— Supplied records —
<<<<

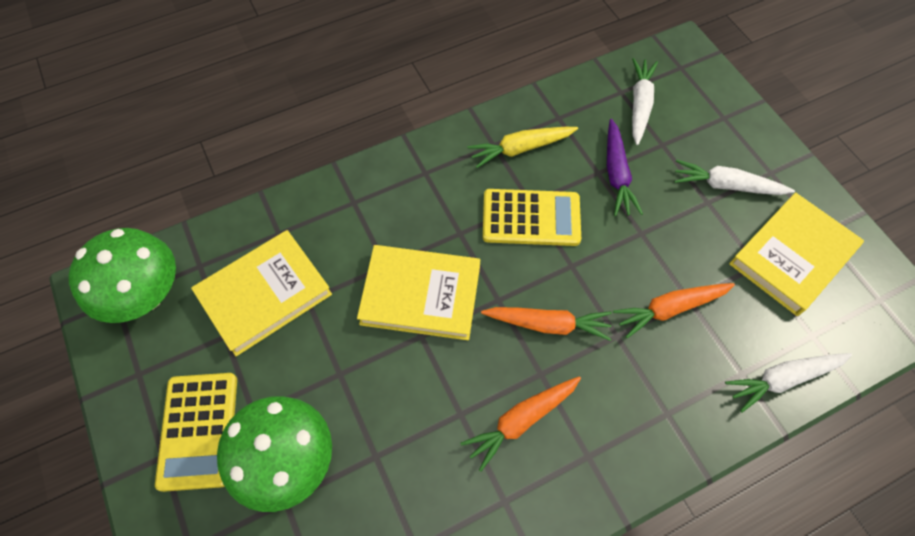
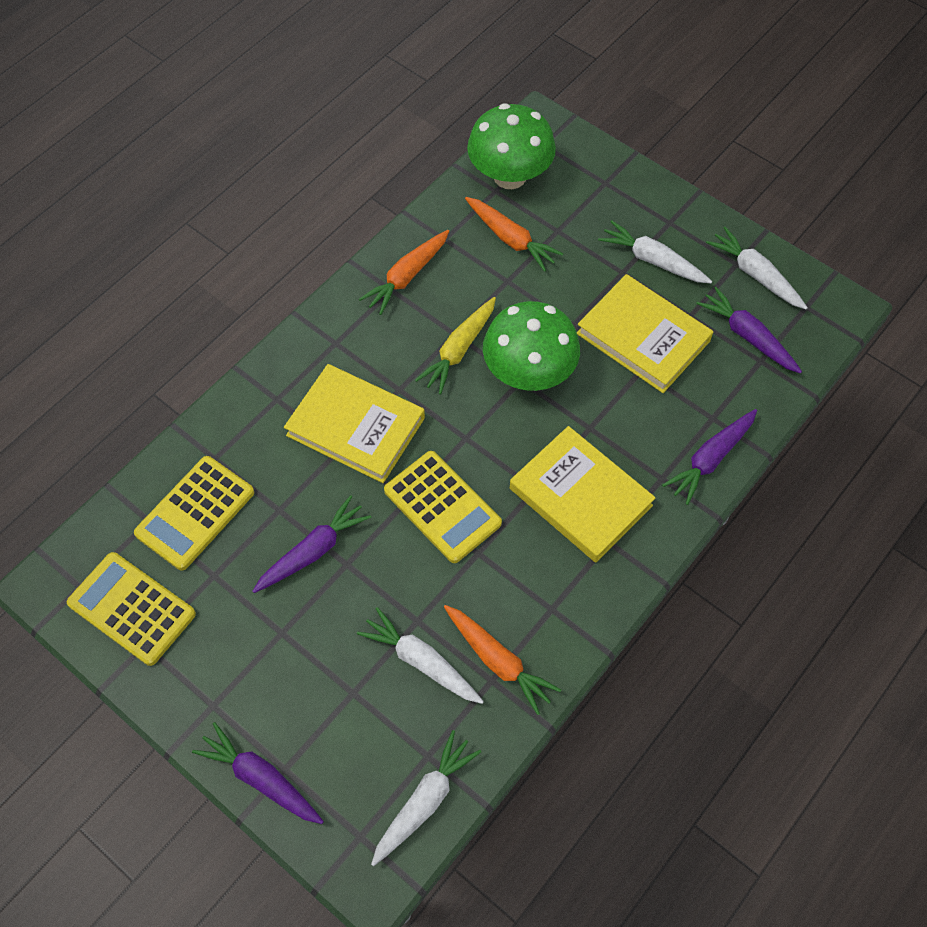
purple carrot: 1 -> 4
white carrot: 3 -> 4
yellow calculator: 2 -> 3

>>>>
<<<<

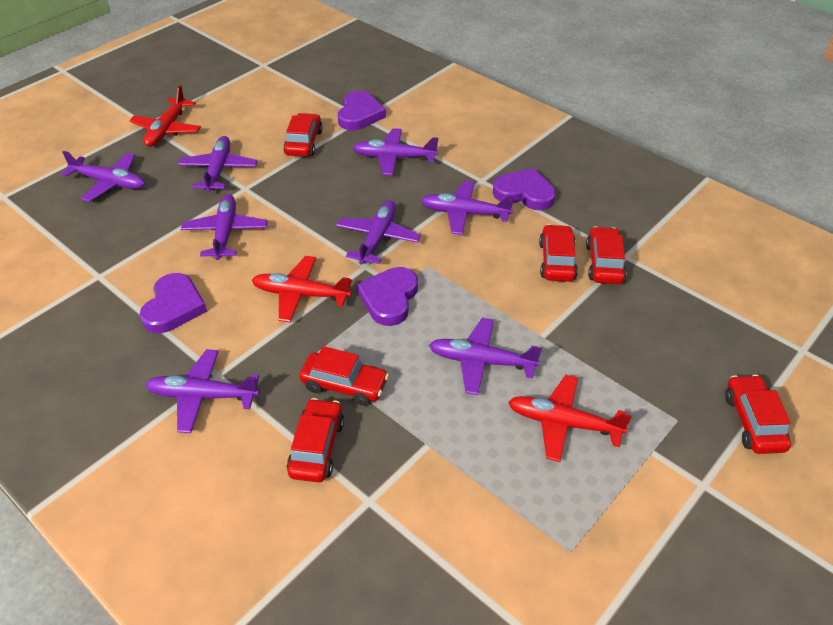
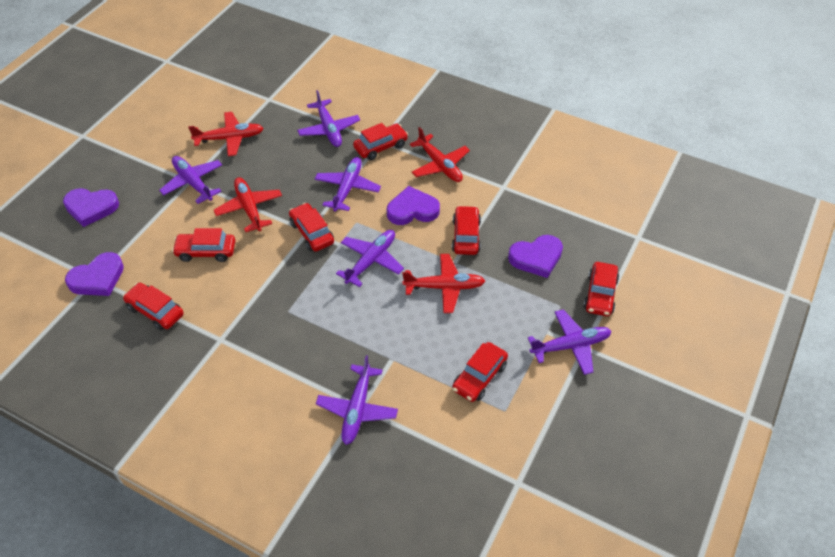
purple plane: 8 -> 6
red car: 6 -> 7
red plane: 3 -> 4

>>>>

— Task directions —
Lines wanted from the listing above: the line with "purple carrot: 1 -> 4" up to and including the line with "yellow calculator: 2 -> 3". Please write them out exactly, adding nothing else.

— Answer below —
purple carrot: 1 -> 4
white carrot: 3 -> 4
yellow calculator: 2 -> 3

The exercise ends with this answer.